### [Exercise goal]
Wherever the string "capsule" turns up in the data, copy the whole line.

-*-*-

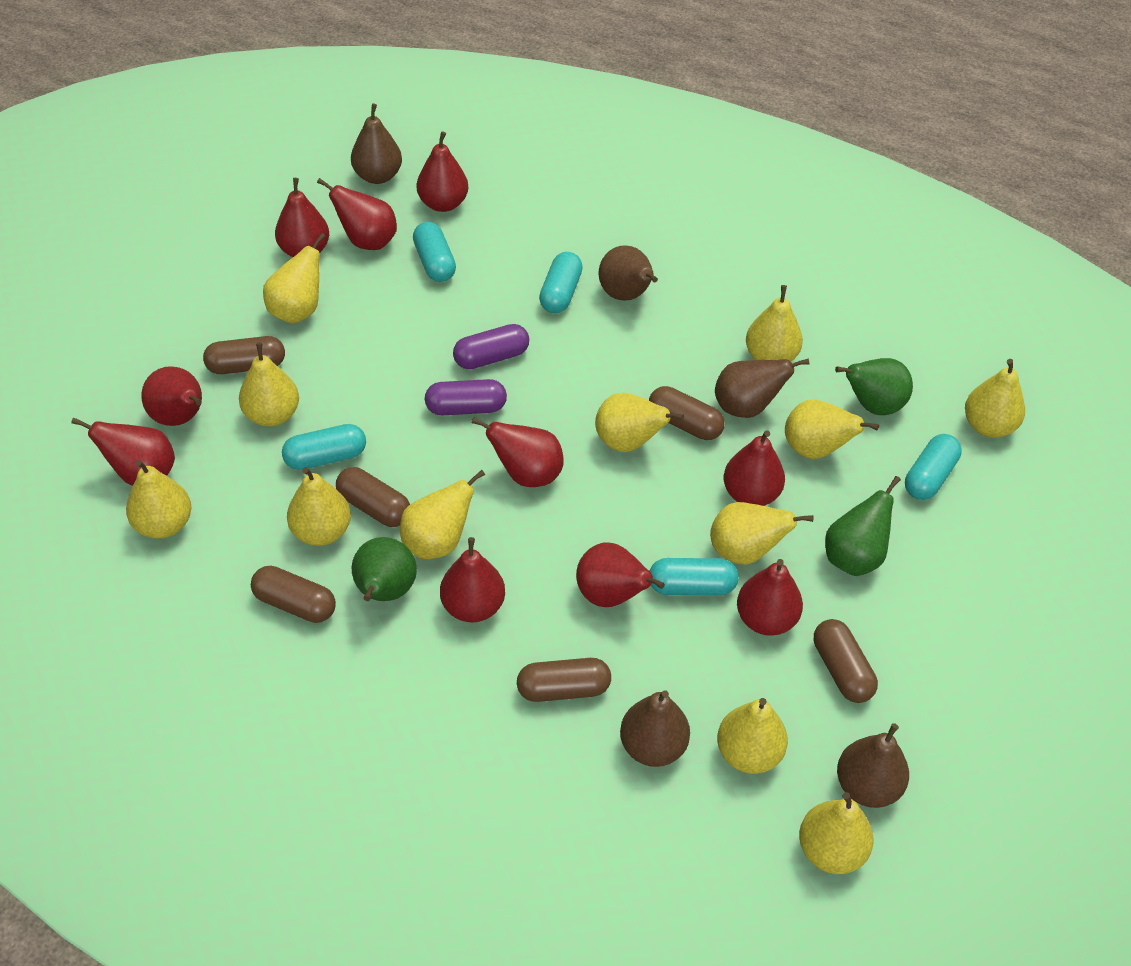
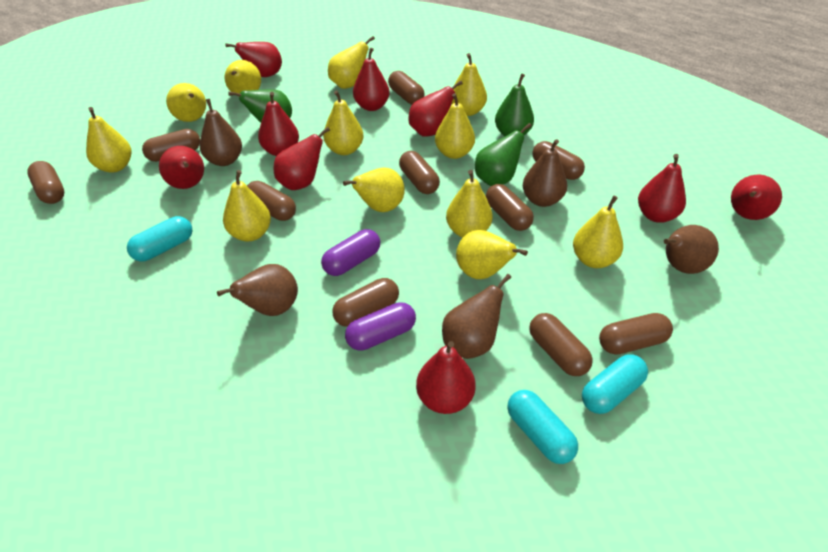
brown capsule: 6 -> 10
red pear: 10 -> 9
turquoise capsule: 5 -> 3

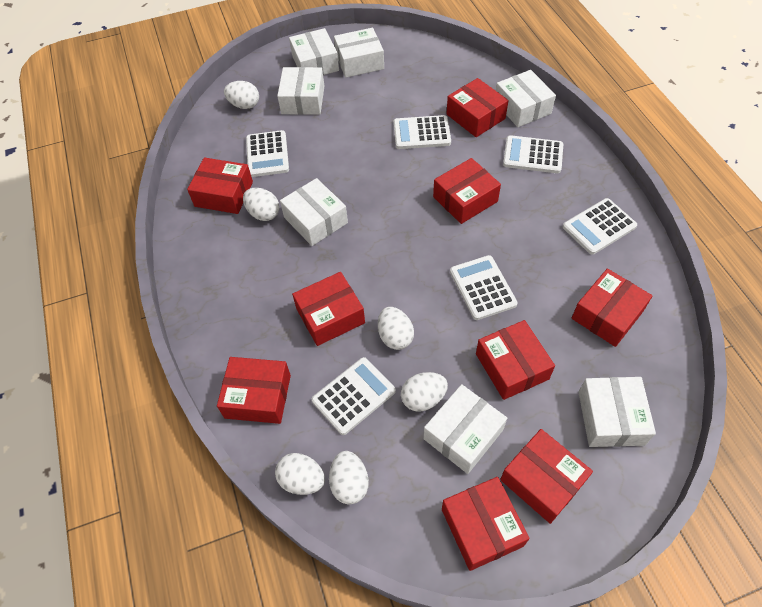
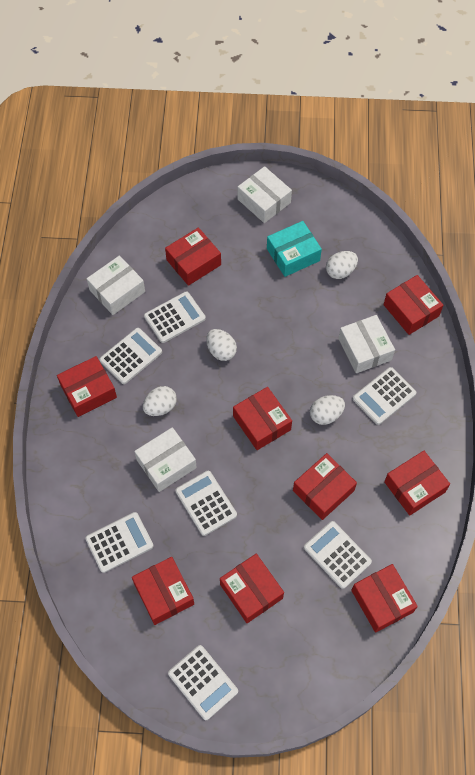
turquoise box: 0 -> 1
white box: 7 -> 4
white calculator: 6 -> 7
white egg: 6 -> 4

-*-*-

### [Answer box]
brown capsule: 6 -> 10
turquoise capsule: 5 -> 3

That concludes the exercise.